### Assignment:
Return every line below exactly, leaving nothing out.

- - -

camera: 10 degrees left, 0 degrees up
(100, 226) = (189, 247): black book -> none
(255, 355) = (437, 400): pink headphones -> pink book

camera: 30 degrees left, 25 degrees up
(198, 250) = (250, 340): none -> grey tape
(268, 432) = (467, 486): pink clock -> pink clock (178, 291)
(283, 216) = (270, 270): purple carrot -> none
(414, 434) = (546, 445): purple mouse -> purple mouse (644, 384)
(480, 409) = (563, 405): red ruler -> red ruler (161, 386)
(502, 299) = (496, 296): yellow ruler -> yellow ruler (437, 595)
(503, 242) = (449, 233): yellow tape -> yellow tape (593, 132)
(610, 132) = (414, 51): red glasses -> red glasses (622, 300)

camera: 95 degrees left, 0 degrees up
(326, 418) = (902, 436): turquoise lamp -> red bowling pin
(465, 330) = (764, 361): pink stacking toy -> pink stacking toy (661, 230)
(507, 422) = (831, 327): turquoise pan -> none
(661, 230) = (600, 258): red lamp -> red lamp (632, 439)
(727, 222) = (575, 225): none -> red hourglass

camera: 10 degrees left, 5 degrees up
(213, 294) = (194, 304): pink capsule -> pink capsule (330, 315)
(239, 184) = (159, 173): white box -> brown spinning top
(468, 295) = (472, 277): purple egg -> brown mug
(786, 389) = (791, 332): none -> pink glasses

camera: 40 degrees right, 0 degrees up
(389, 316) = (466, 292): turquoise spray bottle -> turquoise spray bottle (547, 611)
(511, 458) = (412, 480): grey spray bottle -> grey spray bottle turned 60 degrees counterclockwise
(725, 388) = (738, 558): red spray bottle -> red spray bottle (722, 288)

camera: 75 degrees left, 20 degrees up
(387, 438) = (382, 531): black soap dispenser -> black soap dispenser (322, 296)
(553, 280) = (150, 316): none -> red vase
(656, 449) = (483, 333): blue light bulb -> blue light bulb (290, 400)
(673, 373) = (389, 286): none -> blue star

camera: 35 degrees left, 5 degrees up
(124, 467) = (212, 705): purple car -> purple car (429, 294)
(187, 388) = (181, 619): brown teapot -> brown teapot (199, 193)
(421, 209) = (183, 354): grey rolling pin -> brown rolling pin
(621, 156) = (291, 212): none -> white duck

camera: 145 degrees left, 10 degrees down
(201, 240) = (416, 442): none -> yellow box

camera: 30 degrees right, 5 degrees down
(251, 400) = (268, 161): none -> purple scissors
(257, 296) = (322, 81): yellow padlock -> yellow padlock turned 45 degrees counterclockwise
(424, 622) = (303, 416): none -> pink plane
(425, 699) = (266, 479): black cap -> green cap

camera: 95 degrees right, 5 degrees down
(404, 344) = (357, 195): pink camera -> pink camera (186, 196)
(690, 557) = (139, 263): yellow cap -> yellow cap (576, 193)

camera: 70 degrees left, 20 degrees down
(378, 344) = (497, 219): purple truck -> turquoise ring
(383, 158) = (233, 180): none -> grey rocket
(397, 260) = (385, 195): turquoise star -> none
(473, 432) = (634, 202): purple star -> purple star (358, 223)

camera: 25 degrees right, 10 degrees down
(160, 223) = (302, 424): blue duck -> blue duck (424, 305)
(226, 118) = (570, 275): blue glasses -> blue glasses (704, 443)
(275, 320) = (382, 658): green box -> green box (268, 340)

- - -

### Answer section:
camera: 10 degrees left, 0 degrees up
(100, 226) = (189, 247): black book -> none
(255, 355) = (437, 400): pink headphones -> pink book

camera: 30 degrees left, 25 degrees up
(198, 250) = (250, 340): none -> grey tape
(268, 432) = (467, 486): pink clock -> pink clock (178, 291)
(283, 216) = (270, 270): purple carrot -> none
(414, 434) = (546, 445): purple mouse -> purple mouse (644, 384)
(480, 409) = (563, 405): red ruler -> red ruler (161, 386)
(502, 299) = (496, 296): yellow ruler -> yellow ruler (437, 595)
(503, 242) = (449, 233): yellow tape -> yellow tape (593, 132)
(610, 132) = (414, 51): red glasses -> red glasses (622, 300)

camera: 95 degrees left, 0 degrees up
(326, 418) = (902, 436): turquoise lamp -> red bowling pin
(465, 330) = (764, 361): pink stacking toy -> pink stacking toy (661, 230)
(507, 422) = (831, 327): turquoise pan -> none
(661, 230) = (600, 258): red lamp -> red lamp (632, 439)
(727, 222) = (575, 225): none -> red hourglass

camera: 10 degrees left, 5 degrees up
(213, 294) = (194, 304): pink capsule -> pink capsule (330, 315)
(239, 184) = (159, 173): white box -> brown spinning top
(468, 295) = (472, 277): purple egg -> brown mug
(786, 389) = (791, 332): none -> pink glasses

camera: 40 degrees right, 0 degrees up
(389, 316) = (466, 292): turquoise spray bottle -> turquoise spray bottle (547, 611)
(511, 458) = (412, 480): grey spray bottle -> grey spray bottle turned 60 degrees counterclockwise
(725, 388) = (738, 558): red spray bottle -> red spray bottle (722, 288)

camera: 75 degrees left, 20 degrees up
(387, 438) = (382, 531): black soap dispenser -> black soap dispenser (322, 296)
(553, 280) = (150, 316): none -> red vase
(656, 449) = (483, 333): blue light bulb -> blue light bulb (290, 400)
(673, 373) = (389, 286): none -> blue star

camera: 35 degrees left, 5 degrees up
(124, 467) = (212, 705): purple car -> purple car (429, 294)
(187, 388) = (181, 619): brown teapot -> brown teapot (199, 193)
(421, 209) = (183, 354): grey rolling pin -> brown rolling pin
(621, 156) = (291, 212): none -> white duck

camera: 145 degrees left, 10 degrees down
(201, 240) = (416, 442): none -> yellow box

camera: 30 degrees right, 5 degrees down
(251, 400) = (268, 161): none -> purple scissors
(257, 296) = (322, 81): yellow padlock -> yellow padlock turned 45 degrees counterclockwise
(424, 622) = (303, 416): none -> pink plane
(425, 699) = (266, 479): black cap -> green cap

camera: 95 degrees right, 5 degrees down
(404, 344) = (357, 195): pink camera -> pink camera (186, 196)
(690, 557) = (139, 263): yellow cap -> yellow cap (576, 193)

camera: 70 degrees left, 20 degrees down
(378, 344) = (497, 219): purple truck -> turquoise ring
(383, 158) = (233, 180): none -> grey rocket
(397, 260) = (385, 195): turquoise star -> none
(473, 432) = (634, 202): purple star -> purple star (358, 223)

camera: 25 degrees right, 10 degrees down
(160, 223) = (302, 424): blue duck -> blue duck (424, 305)
(226, 118) = (570, 275): blue glasses -> blue glasses (704, 443)
(275, 320) = (382, 658): green box -> green box (268, 340)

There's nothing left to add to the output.